**TASK REQUIREMENTS**:
Copy all data exactly. Skip pictures.

**MATERIALS PROVIDED**:
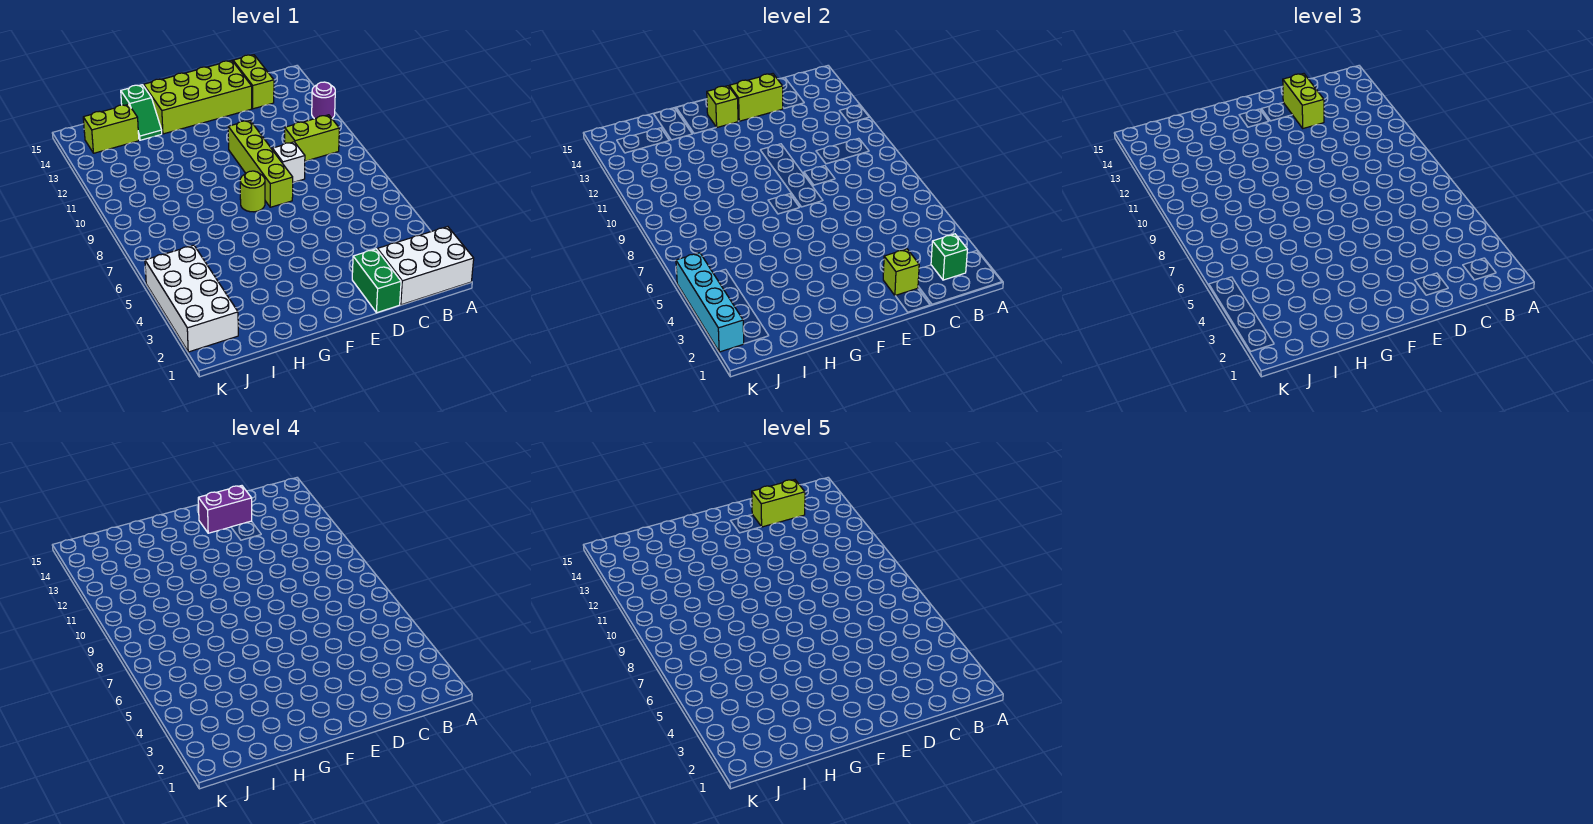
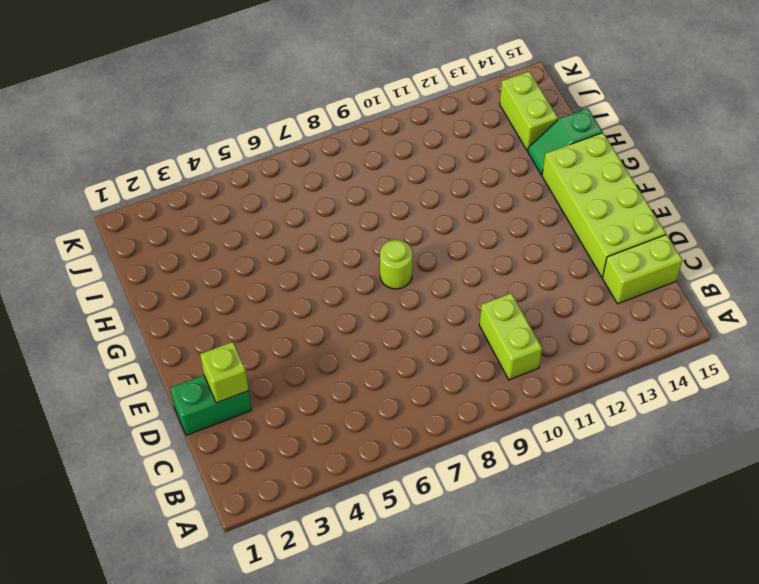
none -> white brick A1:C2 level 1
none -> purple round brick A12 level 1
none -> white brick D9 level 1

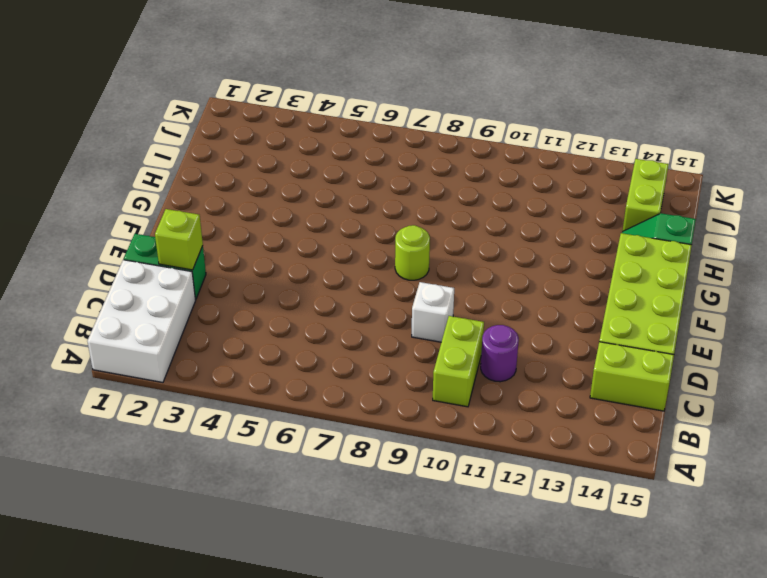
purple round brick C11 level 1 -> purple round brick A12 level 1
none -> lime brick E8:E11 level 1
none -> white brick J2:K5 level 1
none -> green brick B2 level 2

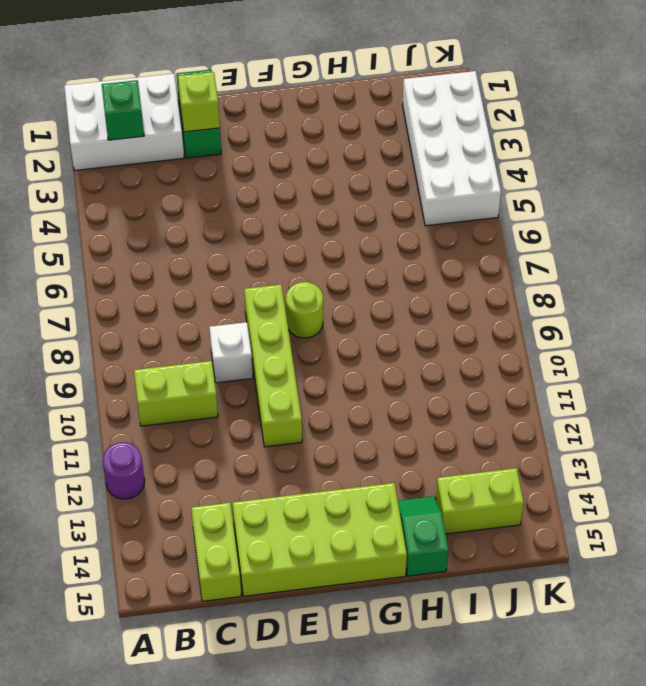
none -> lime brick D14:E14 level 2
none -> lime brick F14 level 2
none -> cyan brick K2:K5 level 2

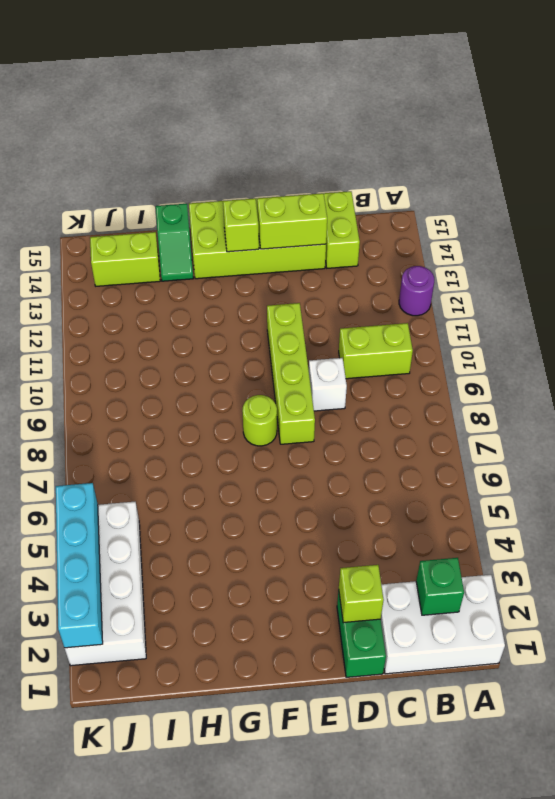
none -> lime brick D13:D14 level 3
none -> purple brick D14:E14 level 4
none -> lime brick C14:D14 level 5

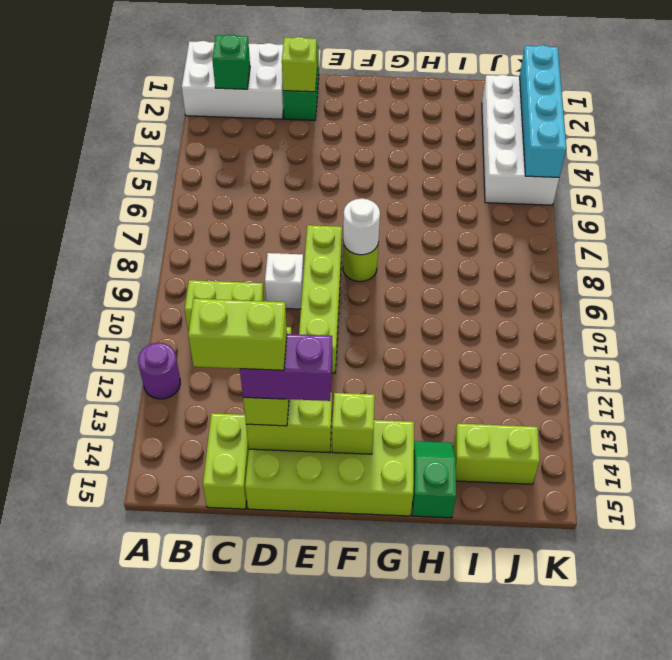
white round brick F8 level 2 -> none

**SOLUTION FOR THIS EXERCISE**:
none -> white brick A1:C2 level 1
none -> purple round brick A12 level 1
none -> white brick D9 level 1

purple round brick C11 level 1 -> purple round brick A12 level 1
none -> lime brick E8:E11 level 1
none -> white brick J2:K5 level 1
none -> green brick B2 level 2

none -> lime brick D14:E14 level 2
none -> lime brick F14 level 2
none -> cyan brick K2:K5 level 2

none -> lime brick D13:D14 level 3
none -> purple brick D14:E14 level 4
none -> lime brick C14:D14 level 5

white round brick F8 level 2 -> none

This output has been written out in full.